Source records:
++++++

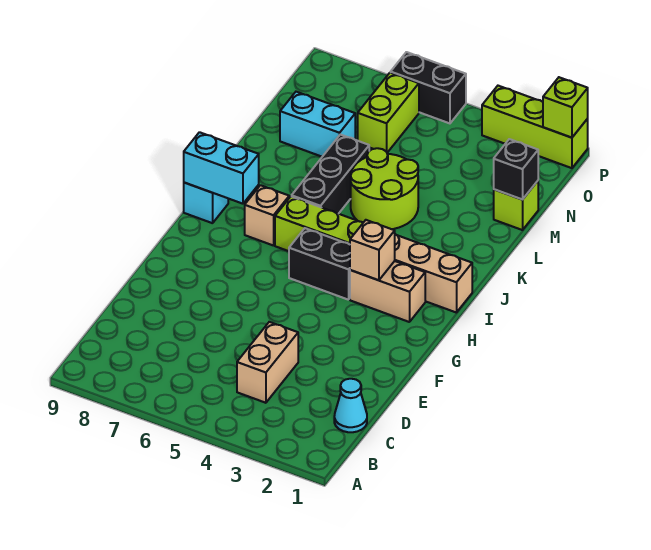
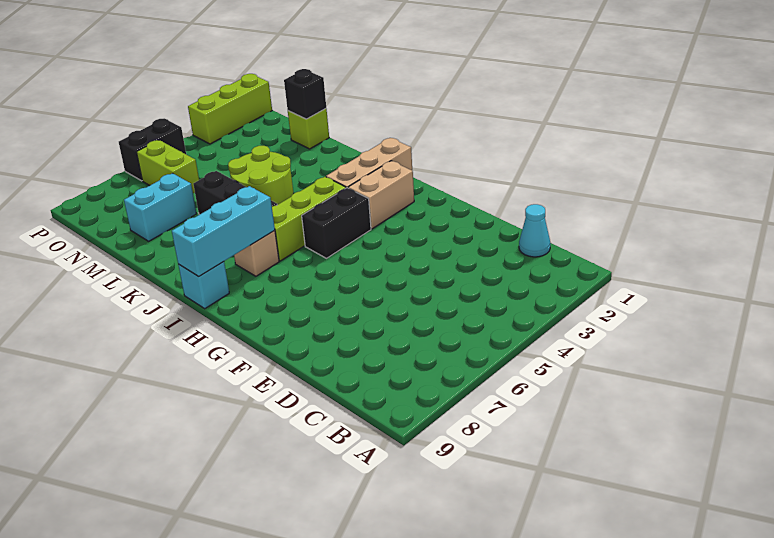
tan brick C4:D4 level 1 -> none
tan brick H3 level 2 -> none
cyan brick I8:I9 level 2 -> cyan brick I7:I9 level 2
lime brick P1 level 2 -> none

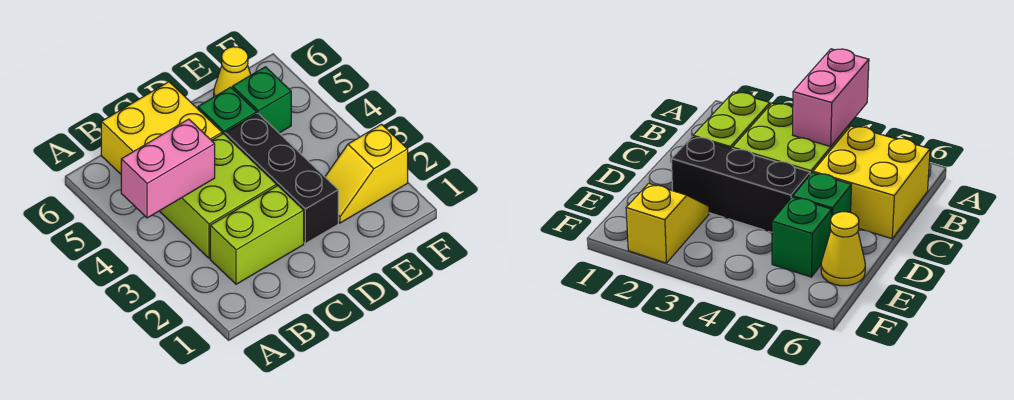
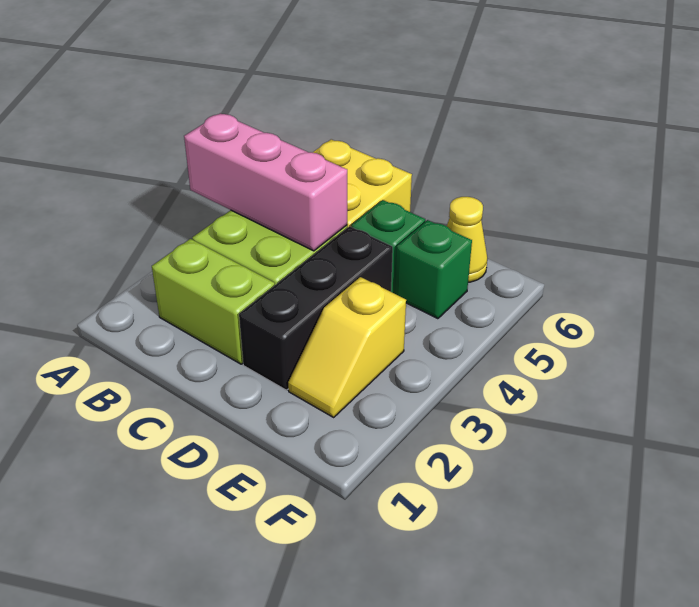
pink brick A4:B4 level 2 -> pink brick A4:C4 level 2
yellow slope E2:F2 level 1 top F -> yellow slope E2:E3 level 1 top 3

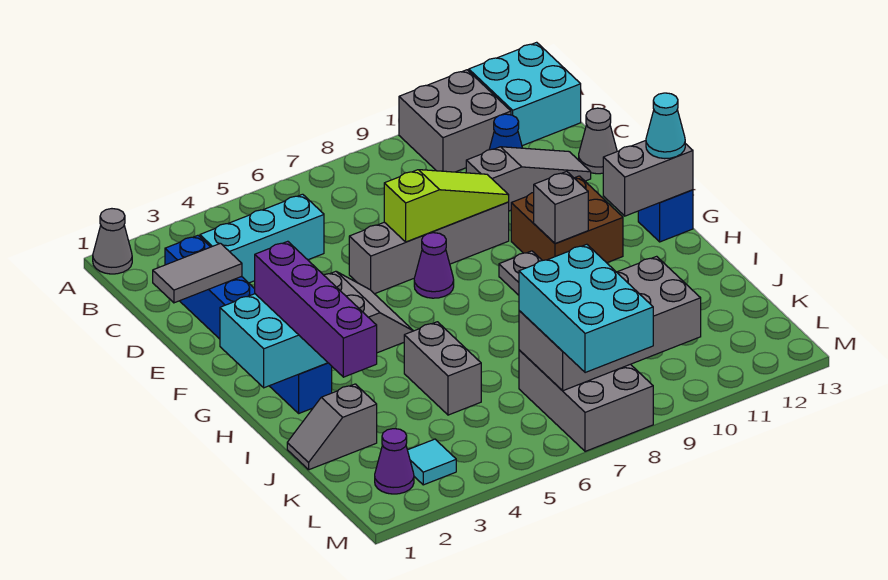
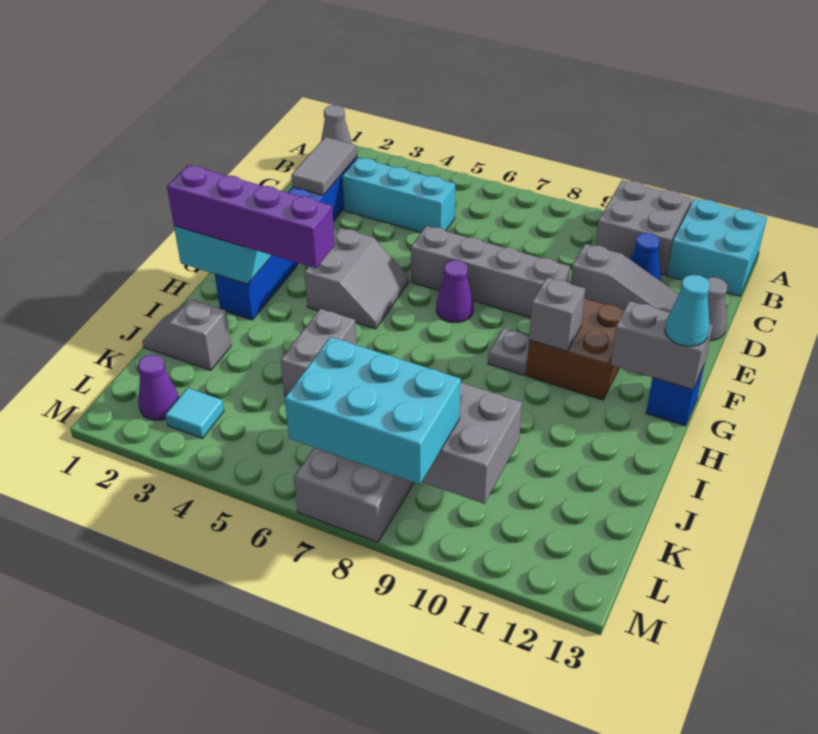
grey tile D1:D2 level 2 -> grey tile C2:D2 level 2
lime slope E7:E9 level 2 top 7 -> none
purple brick G2:J2 level 3 -> purple brick H1:H4 level 3
cyan brick K7:M8 level 3 -> cyan brick L7:M9 level 3

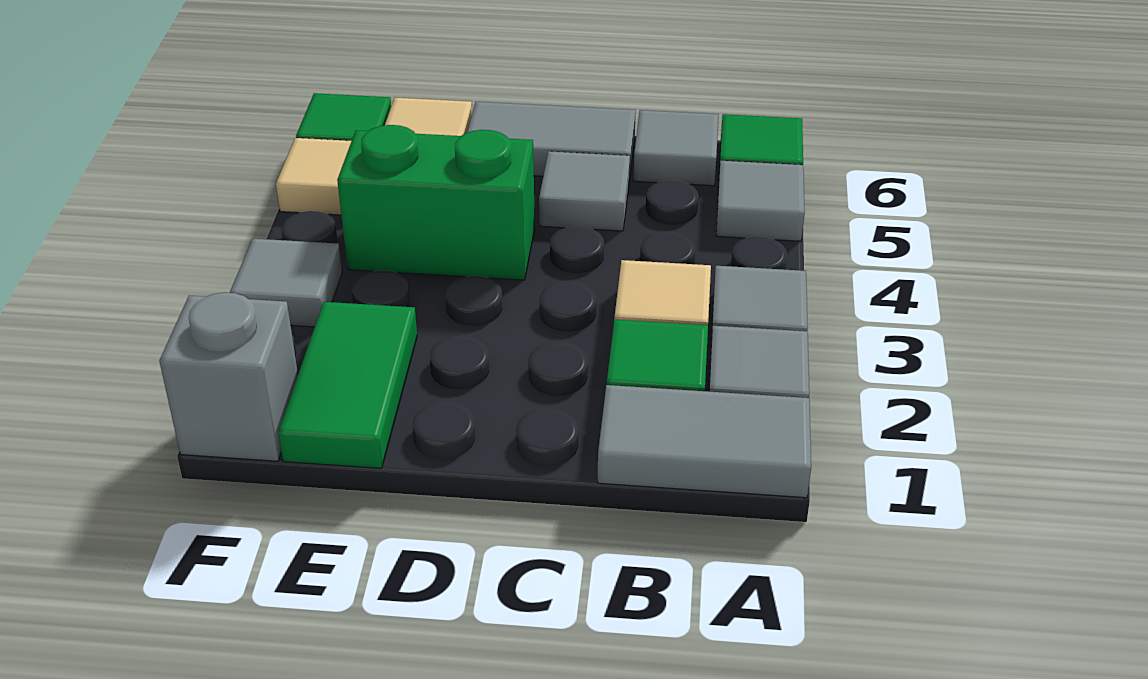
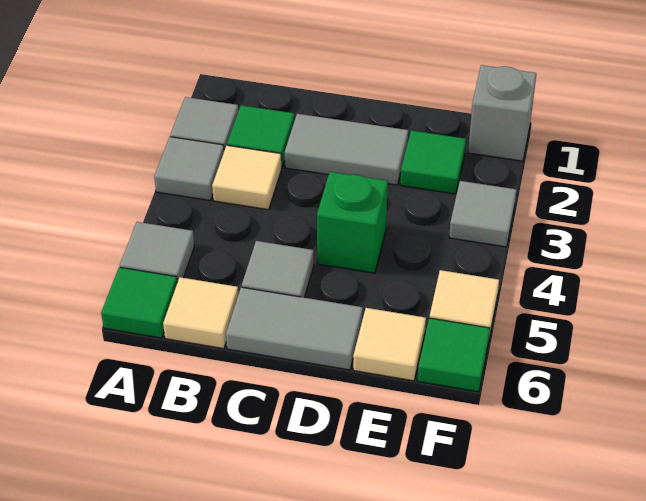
grey tile A1:B1 level 1 -> grey tile C2:D2 level 1
grey tile B6 level 1 -> tan tile B6 level 1
green brick D4:E4 level 1 -> green brick D4 level 1
green tile E1:E2 level 1 -> green tile E2 level 1

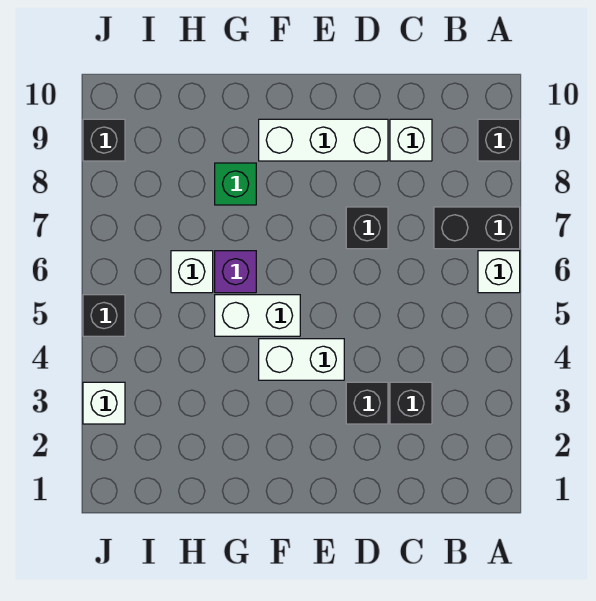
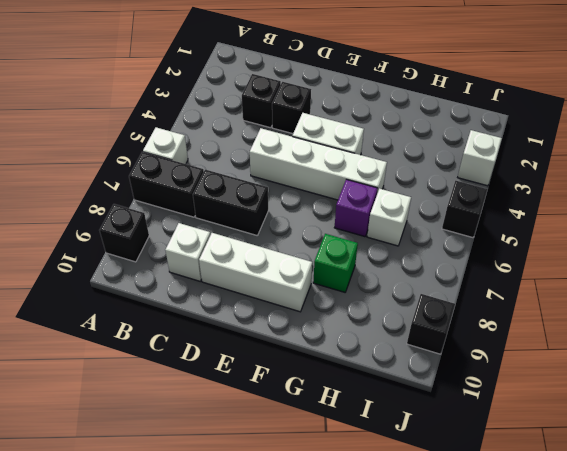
black brick D7 level 1 -> black brick C7:D7 level 1
white brick F5:G5 level 1 -> white brick D5:G5 level 1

++++++

Required work → Among the records above, locate the line containing "lime slope E7:E9 level 2 top 7 -> none" and the line containing "black brick D7", then transcribe exactly the lines starting at the first and ending at the second, with no pictures.

Your solution →
lime slope E7:E9 level 2 top 7 -> none
purple brick G2:J2 level 3 -> purple brick H1:H4 level 3
cyan brick K7:M8 level 3 -> cyan brick L7:M9 level 3

grey tile A1:B1 level 1 -> grey tile C2:D2 level 1
grey tile B6 level 1 -> tan tile B6 level 1
green brick D4:E4 level 1 -> green brick D4 level 1
green tile E1:E2 level 1 -> green tile E2 level 1

black brick D7 level 1 -> black brick C7:D7 level 1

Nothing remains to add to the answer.